Activity
In the listing beneath this line, copy exactly the lines starting with the one containing "orange pot: 6 -> 7" and going on through the one containing "white trophy: 2 -> 4".
*** Begin section ***
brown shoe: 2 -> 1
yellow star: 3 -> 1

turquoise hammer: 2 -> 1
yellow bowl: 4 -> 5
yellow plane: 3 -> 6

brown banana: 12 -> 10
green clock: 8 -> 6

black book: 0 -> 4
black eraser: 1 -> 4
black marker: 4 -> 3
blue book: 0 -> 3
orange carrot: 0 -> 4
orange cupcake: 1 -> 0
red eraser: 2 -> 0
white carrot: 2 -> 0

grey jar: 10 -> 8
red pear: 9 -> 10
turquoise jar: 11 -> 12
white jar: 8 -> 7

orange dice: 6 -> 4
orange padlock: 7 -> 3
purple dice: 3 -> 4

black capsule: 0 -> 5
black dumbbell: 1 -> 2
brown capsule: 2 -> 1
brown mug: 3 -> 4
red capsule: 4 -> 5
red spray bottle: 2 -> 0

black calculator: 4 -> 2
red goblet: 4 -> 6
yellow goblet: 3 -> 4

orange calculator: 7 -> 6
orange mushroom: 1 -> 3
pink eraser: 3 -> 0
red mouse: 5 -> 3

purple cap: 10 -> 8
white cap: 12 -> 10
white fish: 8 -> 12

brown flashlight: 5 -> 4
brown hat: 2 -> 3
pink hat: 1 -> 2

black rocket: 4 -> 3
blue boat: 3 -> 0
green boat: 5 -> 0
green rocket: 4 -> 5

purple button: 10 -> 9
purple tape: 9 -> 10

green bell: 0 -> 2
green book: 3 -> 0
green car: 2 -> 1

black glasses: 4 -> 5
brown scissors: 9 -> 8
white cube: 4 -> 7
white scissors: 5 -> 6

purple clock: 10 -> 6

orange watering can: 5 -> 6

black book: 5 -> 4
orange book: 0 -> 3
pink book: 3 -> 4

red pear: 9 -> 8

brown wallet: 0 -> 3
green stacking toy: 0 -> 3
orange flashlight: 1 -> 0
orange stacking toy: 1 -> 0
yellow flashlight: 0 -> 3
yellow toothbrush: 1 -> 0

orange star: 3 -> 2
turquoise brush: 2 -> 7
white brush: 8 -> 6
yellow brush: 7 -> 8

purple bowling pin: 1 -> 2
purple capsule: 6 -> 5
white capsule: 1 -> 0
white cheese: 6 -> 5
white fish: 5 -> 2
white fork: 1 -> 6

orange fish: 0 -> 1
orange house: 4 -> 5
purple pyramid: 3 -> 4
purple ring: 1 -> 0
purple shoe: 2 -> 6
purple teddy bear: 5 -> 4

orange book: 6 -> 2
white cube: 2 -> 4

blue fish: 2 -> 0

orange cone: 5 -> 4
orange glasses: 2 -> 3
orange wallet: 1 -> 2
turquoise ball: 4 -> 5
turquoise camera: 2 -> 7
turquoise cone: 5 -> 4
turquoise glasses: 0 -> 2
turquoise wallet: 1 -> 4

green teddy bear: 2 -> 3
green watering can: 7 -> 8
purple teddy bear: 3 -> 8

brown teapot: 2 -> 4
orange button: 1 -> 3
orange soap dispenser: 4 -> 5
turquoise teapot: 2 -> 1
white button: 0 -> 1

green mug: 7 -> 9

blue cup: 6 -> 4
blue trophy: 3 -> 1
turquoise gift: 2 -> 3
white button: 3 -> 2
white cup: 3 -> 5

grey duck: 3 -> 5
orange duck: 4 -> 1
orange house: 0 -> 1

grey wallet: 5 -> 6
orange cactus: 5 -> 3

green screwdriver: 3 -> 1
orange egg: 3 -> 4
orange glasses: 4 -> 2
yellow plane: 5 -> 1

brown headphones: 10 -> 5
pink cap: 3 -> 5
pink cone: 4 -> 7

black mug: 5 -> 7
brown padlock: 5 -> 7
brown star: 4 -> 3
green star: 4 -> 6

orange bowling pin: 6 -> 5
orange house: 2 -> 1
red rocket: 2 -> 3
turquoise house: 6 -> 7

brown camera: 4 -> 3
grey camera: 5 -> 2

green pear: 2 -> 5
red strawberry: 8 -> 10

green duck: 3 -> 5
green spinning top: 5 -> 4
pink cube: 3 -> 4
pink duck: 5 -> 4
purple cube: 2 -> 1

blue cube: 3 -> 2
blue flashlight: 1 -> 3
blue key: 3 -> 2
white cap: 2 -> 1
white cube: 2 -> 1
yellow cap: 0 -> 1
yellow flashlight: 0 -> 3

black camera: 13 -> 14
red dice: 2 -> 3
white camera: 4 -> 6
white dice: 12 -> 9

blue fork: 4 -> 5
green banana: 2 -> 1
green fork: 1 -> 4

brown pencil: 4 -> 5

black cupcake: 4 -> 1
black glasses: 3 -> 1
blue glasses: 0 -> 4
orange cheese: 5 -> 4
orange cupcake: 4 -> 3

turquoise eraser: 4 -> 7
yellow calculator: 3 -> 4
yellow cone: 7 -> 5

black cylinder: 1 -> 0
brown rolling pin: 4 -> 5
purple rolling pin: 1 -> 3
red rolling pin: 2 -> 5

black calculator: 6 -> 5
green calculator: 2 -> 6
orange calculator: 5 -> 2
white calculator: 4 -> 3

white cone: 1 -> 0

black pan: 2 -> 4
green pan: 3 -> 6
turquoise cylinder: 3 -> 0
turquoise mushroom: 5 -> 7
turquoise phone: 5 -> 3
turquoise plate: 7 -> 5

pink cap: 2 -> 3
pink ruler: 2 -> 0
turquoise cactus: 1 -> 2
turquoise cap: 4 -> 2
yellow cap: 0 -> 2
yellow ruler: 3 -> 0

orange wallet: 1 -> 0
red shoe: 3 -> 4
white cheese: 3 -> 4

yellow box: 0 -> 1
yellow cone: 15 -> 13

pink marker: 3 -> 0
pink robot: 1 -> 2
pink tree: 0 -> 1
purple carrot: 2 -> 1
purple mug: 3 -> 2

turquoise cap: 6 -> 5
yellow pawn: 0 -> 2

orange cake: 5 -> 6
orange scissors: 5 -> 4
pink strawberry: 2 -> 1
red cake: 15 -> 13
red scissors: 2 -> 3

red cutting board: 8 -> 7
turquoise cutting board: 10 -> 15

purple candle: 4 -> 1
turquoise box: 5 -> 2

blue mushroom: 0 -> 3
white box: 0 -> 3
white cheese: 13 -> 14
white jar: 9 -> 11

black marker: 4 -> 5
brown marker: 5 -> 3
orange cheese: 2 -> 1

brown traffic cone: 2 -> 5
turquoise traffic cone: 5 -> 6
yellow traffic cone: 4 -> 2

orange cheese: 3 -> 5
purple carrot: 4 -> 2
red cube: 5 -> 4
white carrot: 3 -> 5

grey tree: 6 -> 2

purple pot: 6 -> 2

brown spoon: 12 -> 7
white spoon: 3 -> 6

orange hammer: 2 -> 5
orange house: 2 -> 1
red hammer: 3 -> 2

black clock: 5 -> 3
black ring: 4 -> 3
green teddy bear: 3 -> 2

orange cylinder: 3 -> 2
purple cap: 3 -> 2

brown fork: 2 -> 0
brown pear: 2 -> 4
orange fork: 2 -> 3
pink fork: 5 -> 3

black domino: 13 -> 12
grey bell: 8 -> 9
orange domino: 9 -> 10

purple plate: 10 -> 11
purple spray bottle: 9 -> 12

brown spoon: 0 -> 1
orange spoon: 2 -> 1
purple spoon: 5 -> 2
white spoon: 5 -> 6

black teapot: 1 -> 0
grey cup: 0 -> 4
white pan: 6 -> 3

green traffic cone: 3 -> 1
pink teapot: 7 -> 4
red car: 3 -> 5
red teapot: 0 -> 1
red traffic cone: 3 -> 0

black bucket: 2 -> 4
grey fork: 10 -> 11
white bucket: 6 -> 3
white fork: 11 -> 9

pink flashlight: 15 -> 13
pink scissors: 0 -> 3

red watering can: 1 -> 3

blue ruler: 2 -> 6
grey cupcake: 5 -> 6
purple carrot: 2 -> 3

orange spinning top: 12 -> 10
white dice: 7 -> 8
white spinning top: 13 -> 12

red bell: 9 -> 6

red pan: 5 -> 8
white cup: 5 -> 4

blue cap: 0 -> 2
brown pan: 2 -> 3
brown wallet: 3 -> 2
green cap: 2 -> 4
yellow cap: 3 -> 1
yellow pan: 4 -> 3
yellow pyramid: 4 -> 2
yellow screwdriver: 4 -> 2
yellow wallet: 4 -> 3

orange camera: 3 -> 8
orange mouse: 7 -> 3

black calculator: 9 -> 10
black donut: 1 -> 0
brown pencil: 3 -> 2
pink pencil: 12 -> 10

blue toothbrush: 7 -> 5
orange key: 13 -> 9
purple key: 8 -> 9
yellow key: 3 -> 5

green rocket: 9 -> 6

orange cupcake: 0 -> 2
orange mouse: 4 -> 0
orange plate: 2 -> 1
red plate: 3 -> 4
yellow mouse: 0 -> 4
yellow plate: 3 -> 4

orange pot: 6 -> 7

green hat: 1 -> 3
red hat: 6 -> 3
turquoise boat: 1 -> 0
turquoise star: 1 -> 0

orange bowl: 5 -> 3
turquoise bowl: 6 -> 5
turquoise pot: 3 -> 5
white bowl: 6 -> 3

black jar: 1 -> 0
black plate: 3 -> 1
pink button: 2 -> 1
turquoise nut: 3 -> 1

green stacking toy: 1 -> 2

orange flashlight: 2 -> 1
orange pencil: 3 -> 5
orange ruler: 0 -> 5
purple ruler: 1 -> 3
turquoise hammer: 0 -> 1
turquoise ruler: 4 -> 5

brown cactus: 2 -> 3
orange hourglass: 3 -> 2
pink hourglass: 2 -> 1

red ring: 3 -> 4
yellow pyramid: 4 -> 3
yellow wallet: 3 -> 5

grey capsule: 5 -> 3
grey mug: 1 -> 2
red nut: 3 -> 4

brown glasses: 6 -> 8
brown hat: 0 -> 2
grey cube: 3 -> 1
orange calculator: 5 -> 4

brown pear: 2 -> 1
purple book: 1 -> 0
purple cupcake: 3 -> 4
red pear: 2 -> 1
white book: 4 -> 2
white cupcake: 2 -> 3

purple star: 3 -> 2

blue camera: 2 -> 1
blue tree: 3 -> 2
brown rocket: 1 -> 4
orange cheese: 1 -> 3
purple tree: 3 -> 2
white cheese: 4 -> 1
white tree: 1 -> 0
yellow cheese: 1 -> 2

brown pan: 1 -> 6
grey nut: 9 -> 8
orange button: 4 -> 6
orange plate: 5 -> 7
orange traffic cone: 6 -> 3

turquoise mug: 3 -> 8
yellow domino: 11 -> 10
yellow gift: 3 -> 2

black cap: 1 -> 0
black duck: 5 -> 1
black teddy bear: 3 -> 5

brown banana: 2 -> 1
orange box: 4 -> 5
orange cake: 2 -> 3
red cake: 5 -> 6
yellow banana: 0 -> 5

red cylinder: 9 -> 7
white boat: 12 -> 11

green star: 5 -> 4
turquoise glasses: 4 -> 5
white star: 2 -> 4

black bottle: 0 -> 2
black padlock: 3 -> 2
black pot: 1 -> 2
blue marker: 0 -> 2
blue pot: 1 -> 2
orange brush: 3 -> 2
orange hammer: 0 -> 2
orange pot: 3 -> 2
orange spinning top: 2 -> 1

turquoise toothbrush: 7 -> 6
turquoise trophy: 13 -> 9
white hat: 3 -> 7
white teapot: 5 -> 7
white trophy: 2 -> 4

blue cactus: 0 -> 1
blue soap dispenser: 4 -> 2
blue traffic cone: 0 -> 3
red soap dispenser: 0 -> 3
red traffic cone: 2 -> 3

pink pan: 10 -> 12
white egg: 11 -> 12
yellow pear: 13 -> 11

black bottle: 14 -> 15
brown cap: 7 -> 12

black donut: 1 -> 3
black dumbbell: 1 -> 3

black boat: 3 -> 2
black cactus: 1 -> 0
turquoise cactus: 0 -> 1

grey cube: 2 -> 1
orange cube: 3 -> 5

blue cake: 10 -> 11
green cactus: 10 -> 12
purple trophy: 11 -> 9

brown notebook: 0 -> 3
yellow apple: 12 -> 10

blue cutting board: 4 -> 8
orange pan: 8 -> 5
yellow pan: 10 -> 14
*** End section ***
Your response
orange pot: 6 -> 7

green hat: 1 -> 3
red hat: 6 -> 3
turquoise boat: 1 -> 0
turquoise star: 1 -> 0

orange bowl: 5 -> 3
turquoise bowl: 6 -> 5
turquoise pot: 3 -> 5
white bowl: 6 -> 3

black jar: 1 -> 0
black plate: 3 -> 1
pink button: 2 -> 1
turquoise nut: 3 -> 1

green stacking toy: 1 -> 2

orange flashlight: 2 -> 1
orange pencil: 3 -> 5
orange ruler: 0 -> 5
purple ruler: 1 -> 3
turquoise hammer: 0 -> 1
turquoise ruler: 4 -> 5

brown cactus: 2 -> 3
orange hourglass: 3 -> 2
pink hourglass: 2 -> 1

red ring: 3 -> 4
yellow pyramid: 4 -> 3
yellow wallet: 3 -> 5

grey capsule: 5 -> 3
grey mug: 1 -> 2
red nut: 3 -> 4

brown glasses: 6 -> 8
brown hat: 0 -> 2
grey cube: 3 -> 1
orange calculator: 5 -> 4

brown pear: 2 -> 1
purple book: 1 -> 0
purple cupcake: 3 -> 4
red pear: 2 -> 1
white book: 4 -> 2
white cupcake: 2 -> 3

purple star: 3 -> 2

blue camera: 2 -> 1
blue tree: 3 -> 2
brown rocket: 1 -> 4
orange cheese: 1 -> 3
purple tree: 3 -> 2
white cheese: 4 -> 1
white tree: 1 -> 0
yellow cheese: 1 -> 2

brown pan: 1 -> 6
grey nut: 9 -> 8
orange button: 4 -> 6
orange plate: 5 -> 7
orange traffic cone: 6 -> 3

turquoise mug: 3 -> 8
yellow domino: 11 -> 10
yellow gift: 3 -> 2

black cap: 1 -> 0
black duck: 5 -> 1
black teddy bear: 3 -> 5

brown banana: 2 -> 1
orange box: 4 -> 5
orange cake: 2 -> 3
red cake: 5 -> 6
yellow banana: 0 -> 5

red cylinder: 9 -> 7
white boat: 12 -> 11

green star: 5 -> 4
turquoise glasses: 4 -> 5
white star: 2 -> 4

black bottle: 0 -> 2
black padlock: 3 -> 2
black pot: 1 -> 2
blue marker: 0 -> 2
blue pot: 1 -> 2
orange brush: 3 -> 2
orange hammer: 0 -> 2
orange pot: 3 -> 2
orange spinning top: 2 -> 1

turquoise toothbrush: 7 -> 6
turquoise trophy: 13 -> 9
white hat: 3 -> 7
white teapot: 5 -> 7
white trophy: 2 -> 4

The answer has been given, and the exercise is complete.